Your instructions:
Write the data out again exactly, with no pictures.

Data excerpts:
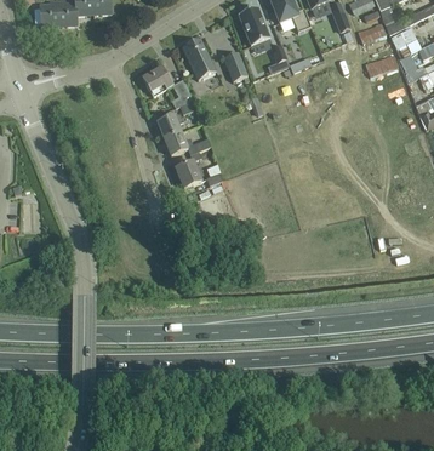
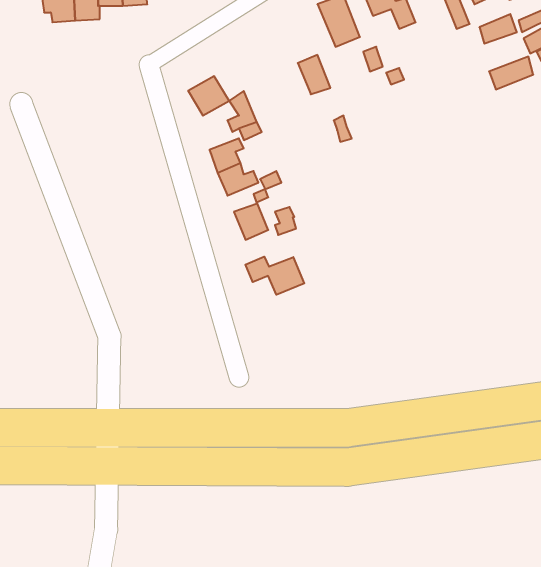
building: [182,36,216,78] -> none
building: none -> [245,257,304,295]

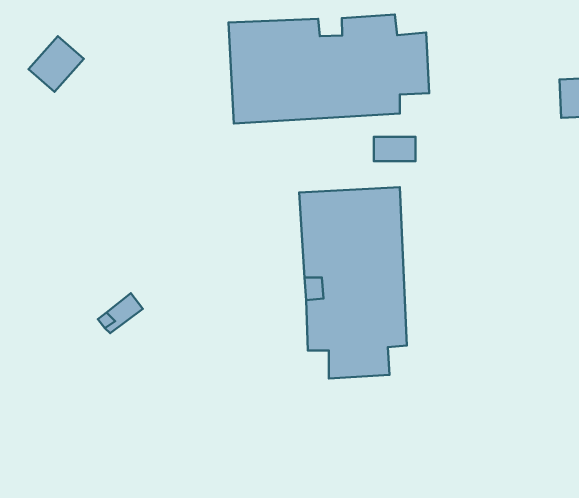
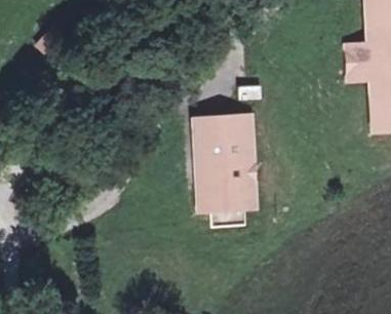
building: [228,15,429,123] -> none

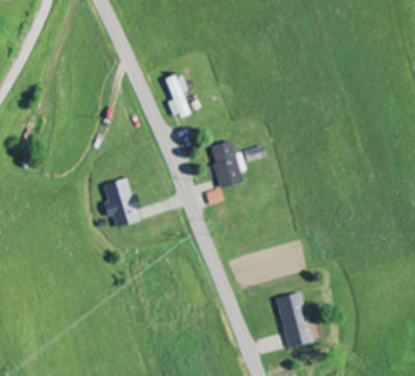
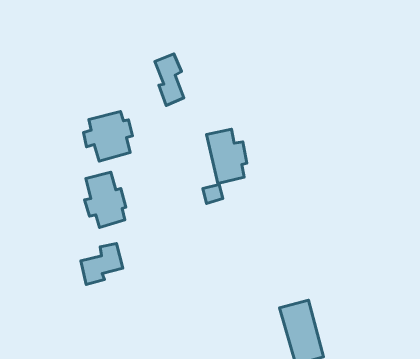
building: none -> [84,112,133,161]
building: none -> [81,243,123,284]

Finished task:
building: [182,36,216,78] -> none
building: none -> [245,257,304,295]

building: [228,15,429,123] -> none

building: none -> [84,112,133,161]
building: none -> [81,243,123,284]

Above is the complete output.